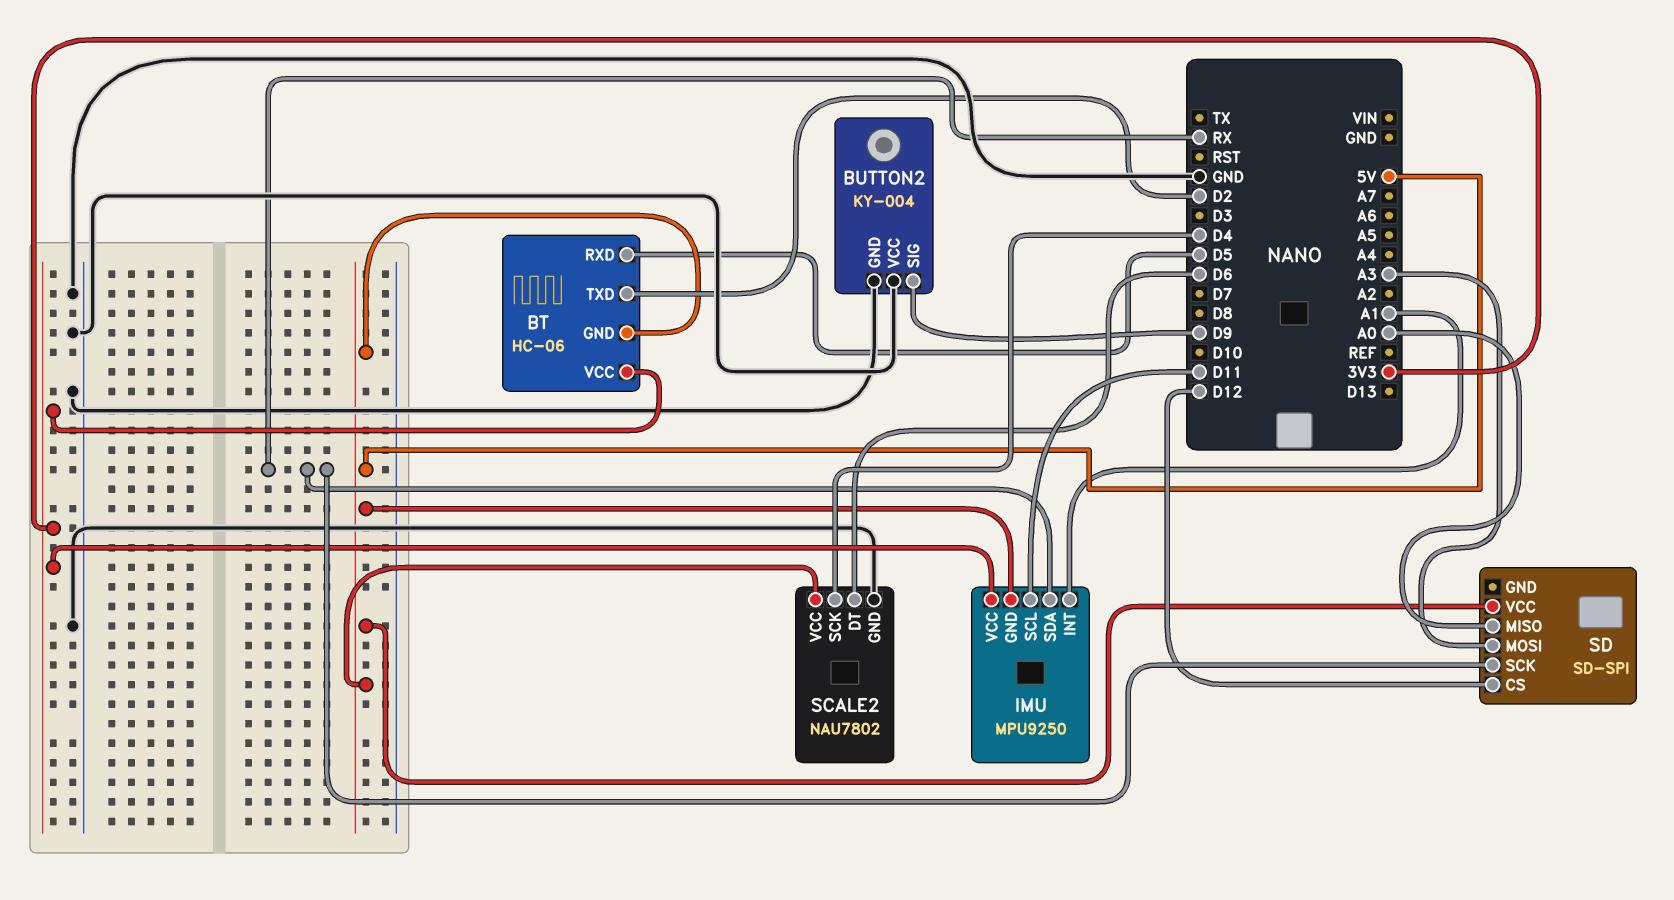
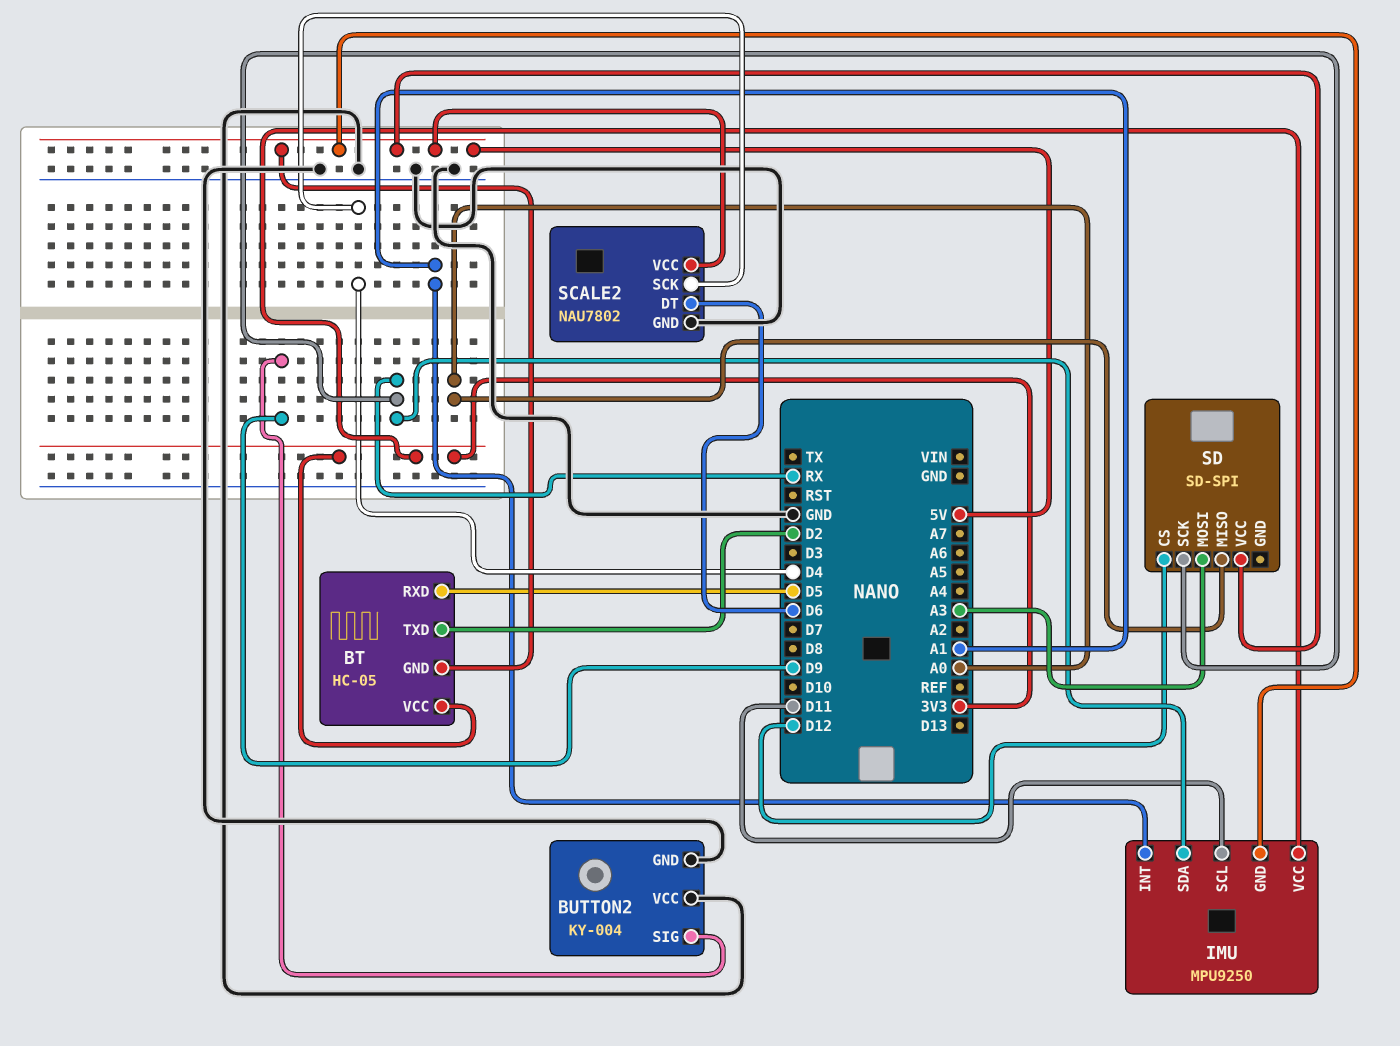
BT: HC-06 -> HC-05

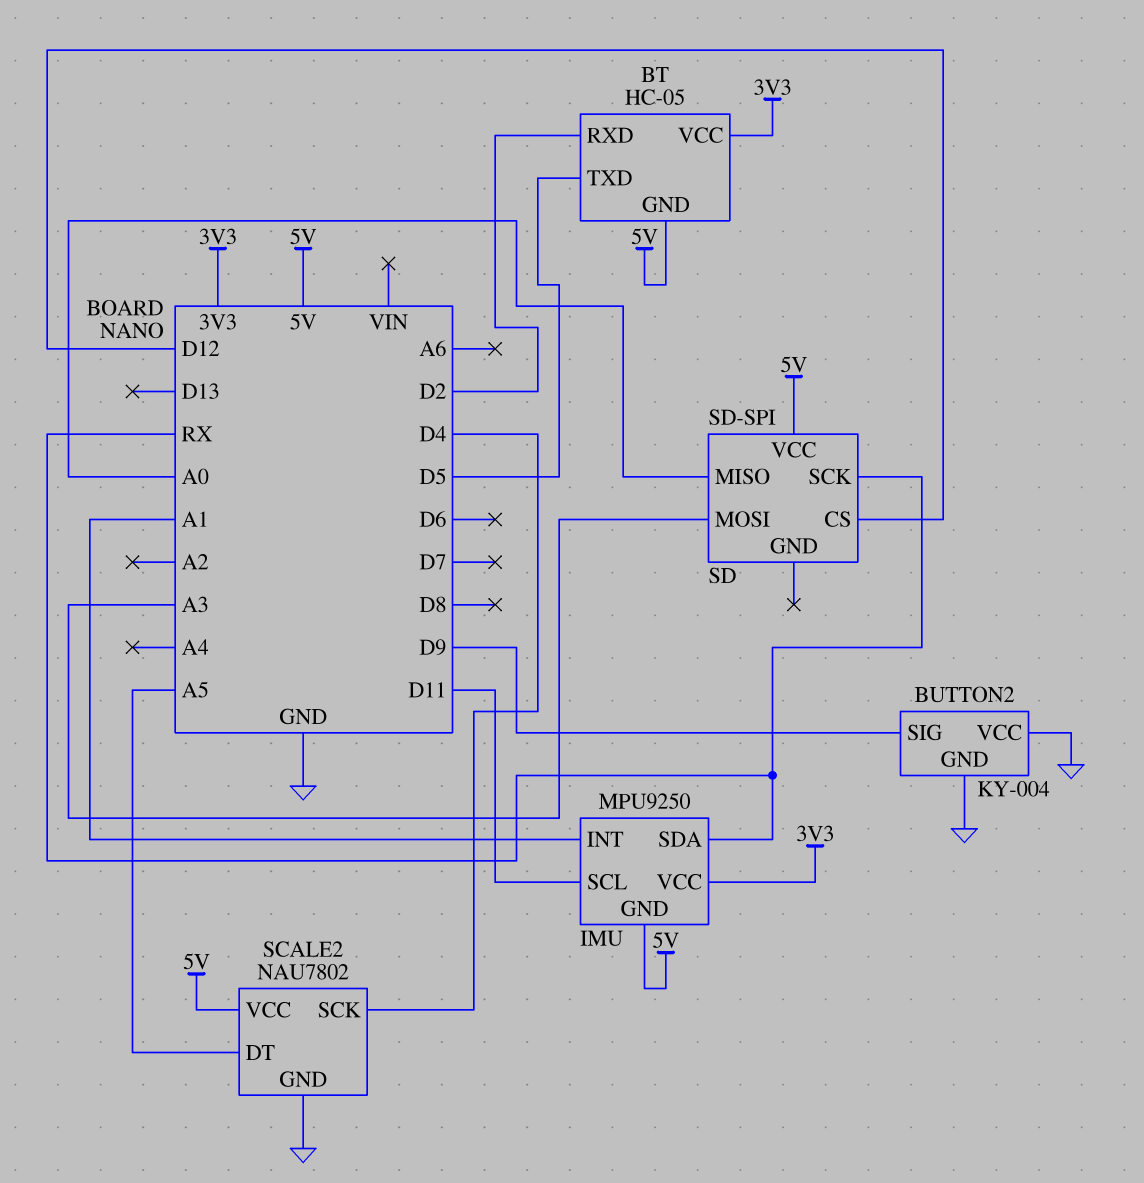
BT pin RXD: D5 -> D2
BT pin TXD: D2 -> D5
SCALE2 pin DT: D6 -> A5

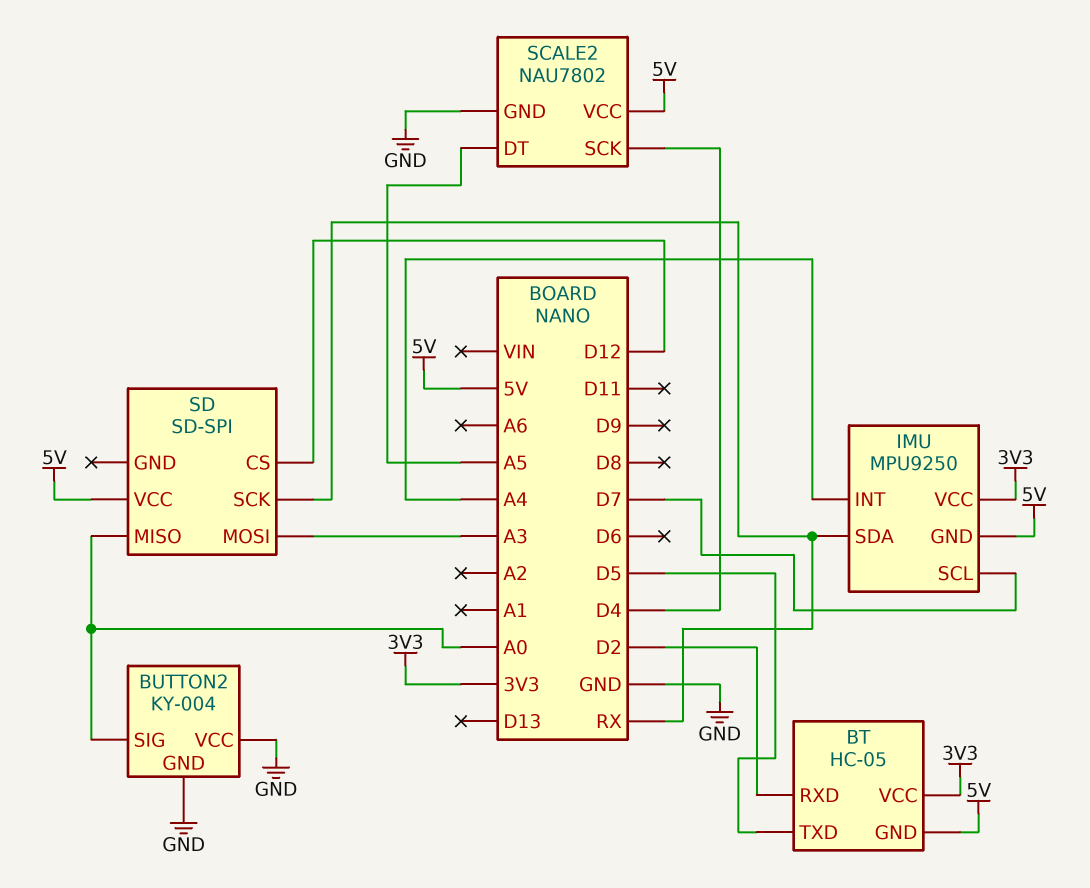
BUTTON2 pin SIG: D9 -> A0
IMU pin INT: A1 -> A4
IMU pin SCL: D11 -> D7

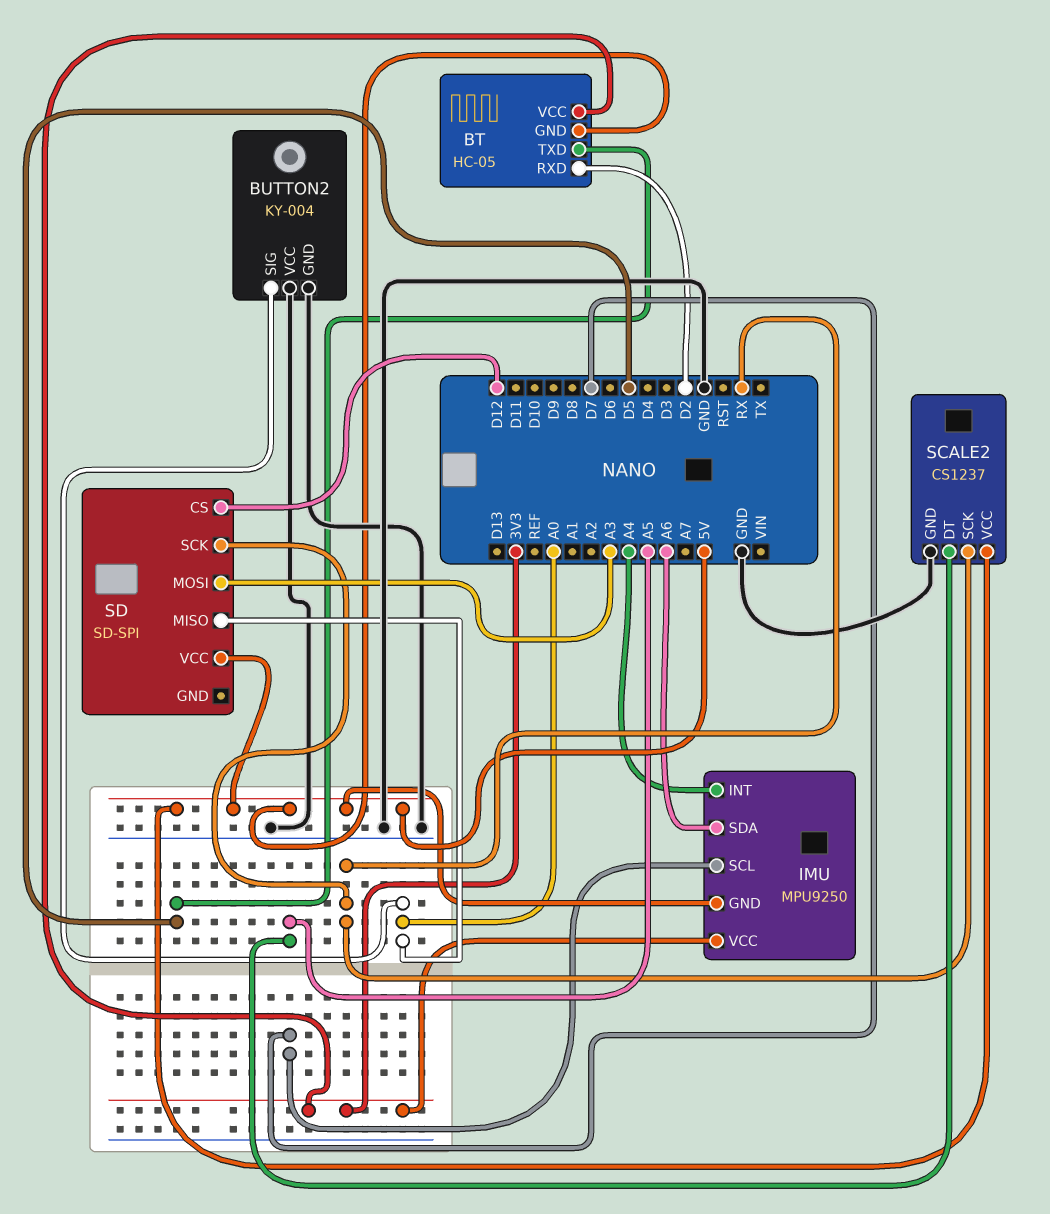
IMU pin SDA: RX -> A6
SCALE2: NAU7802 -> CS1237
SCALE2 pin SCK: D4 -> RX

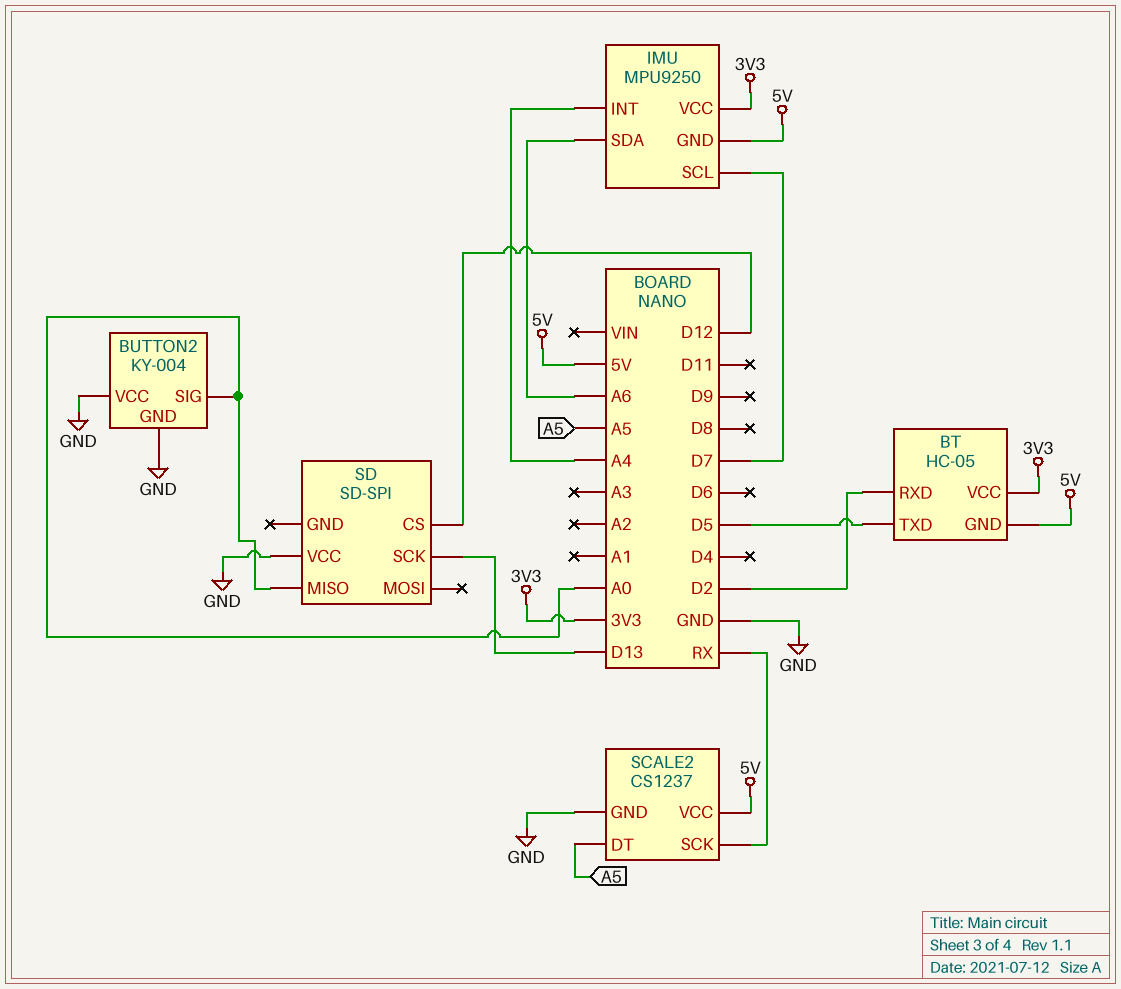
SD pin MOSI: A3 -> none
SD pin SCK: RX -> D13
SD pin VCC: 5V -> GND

▶ WORK TO BE COMPLETED: Would you return the material above exactly, apart from its pictures?

▶ OUTPUT FOR THIS TASK:
BT: HC-06 -> HC-05

BT pin RXD: D5 -> D2
BT pin TXD: D2 -> D5
SCALE2 pin DT: D6 -> A5

BUTTON2 pin SIG: D9 -> A0
IMU pin INT: A1 -> A4
IMU pin SCL: D11 -> D7

IMU pin SDA: RX -> A6
SCALE2: NAU7802 -> CS1237
SCALE2 pin SCK: D4 -> RX

SD pin MOSI: A3 -> none
SD pin SCK: RX -> D13
SD pin VCC: 5V -> GND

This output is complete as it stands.